• [Data provided]:
------------------------------------------------------------
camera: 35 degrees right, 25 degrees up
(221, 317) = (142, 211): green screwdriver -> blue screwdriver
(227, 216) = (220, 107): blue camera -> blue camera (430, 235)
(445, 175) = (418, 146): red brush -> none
------------------------------------------------------------
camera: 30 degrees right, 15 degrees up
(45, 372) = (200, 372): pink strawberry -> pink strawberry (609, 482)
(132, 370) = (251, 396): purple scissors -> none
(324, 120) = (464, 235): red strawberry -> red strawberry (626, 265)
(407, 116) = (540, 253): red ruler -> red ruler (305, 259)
------------------------------------------------------------
Look above for the line that contains "camera: 35 degrees right, 25 degrees up". Starting there, transcribe every line exactly until you have copied the line that contains "(445, 175) = (418, 146): red brush -> none".

• [Reply to the task]:
camera: 35 degrees right, 25 degrees up
(221, 317) = (142, 211): green screwdriver -> blue screwdriver
(227, 216) = (220, 107): blue camera -> blue camera (430, 235)
(445, 175) = (418, 146): red brush -> none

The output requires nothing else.